▶ [ABOUT THIS EXERCISE]: Among the records below, find the line that has "black hat: 8 -> 7"; from there, give the lines again exactly, and stop after the line that has "white dice: 8 -> 5".

Segment Start: INPUT FOR THIS TASK

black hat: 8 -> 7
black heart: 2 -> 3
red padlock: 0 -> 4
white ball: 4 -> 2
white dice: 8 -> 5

Segment End: INPUT FOR THIS TASK
Segment Start: INPUT FOR THIS TASK

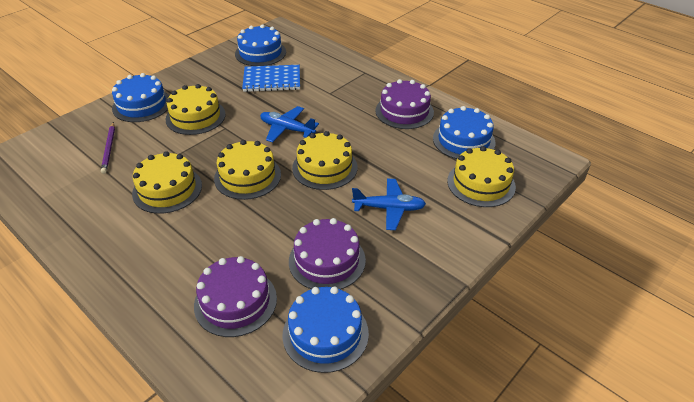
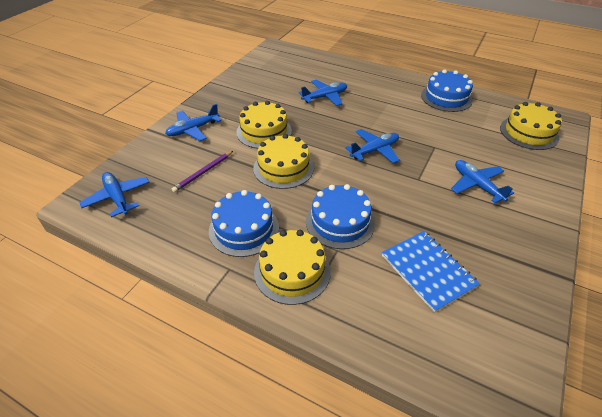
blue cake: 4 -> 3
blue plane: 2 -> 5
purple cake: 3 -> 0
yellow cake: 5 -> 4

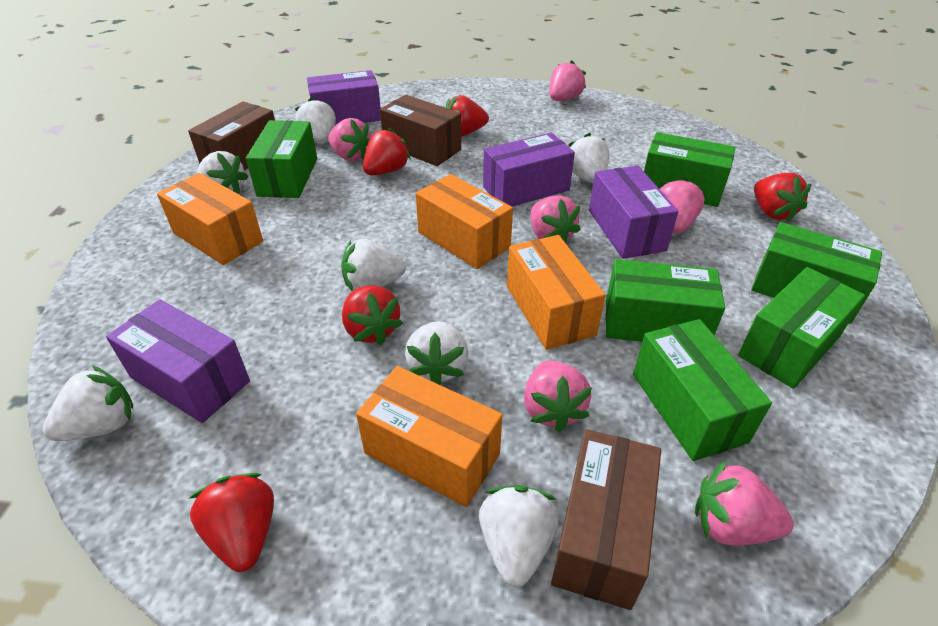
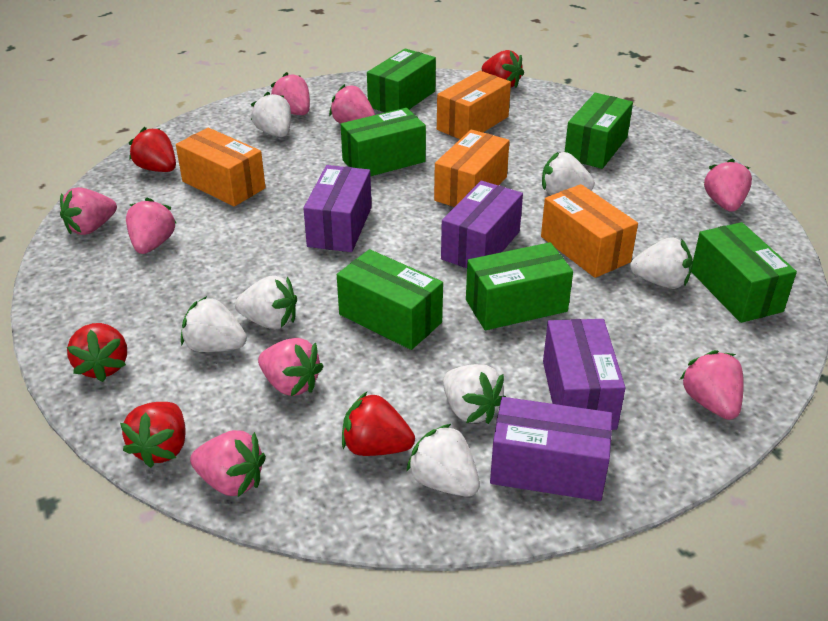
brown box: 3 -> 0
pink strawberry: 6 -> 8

Segment End: INPUT FOR THIS TASK

▶ [SOLUTION TO THIS TASK]:
black hat: 8 -> 7
black heart: 2 -> 3
red padlock: 0 -> 4
white ball: 4 -> 2
white dice: 8 -> 5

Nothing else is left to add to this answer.